[WHAT YOU ARE ASKED TO DO] Keep every line in which "cyan" occurs and drop the rest of the data.

____ COLLECTED DATA

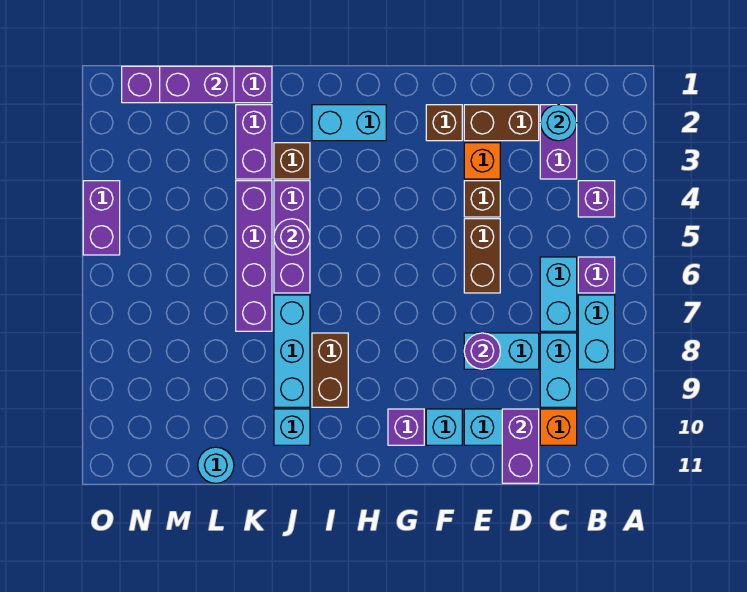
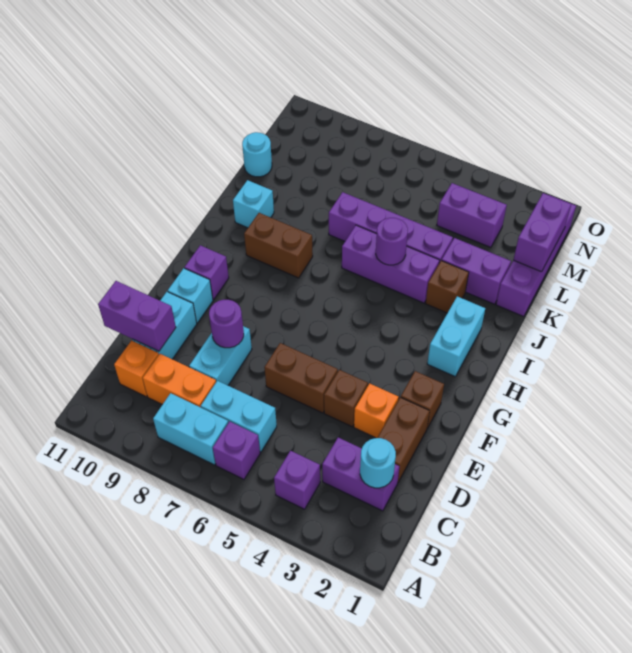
cyan brick C8:C9 level 1 -> orange brick C8:C9 level 1
cyan brick J7:J9 level 1 -> none
purple brick O4:O5 level 1 -> purple brick M3:M4 level 1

________

[RESPONSE]
cyan brick C8:C9 level 1 -> orange brick C8:C9 level 1
cyan brick J7:J9 level 1 -> none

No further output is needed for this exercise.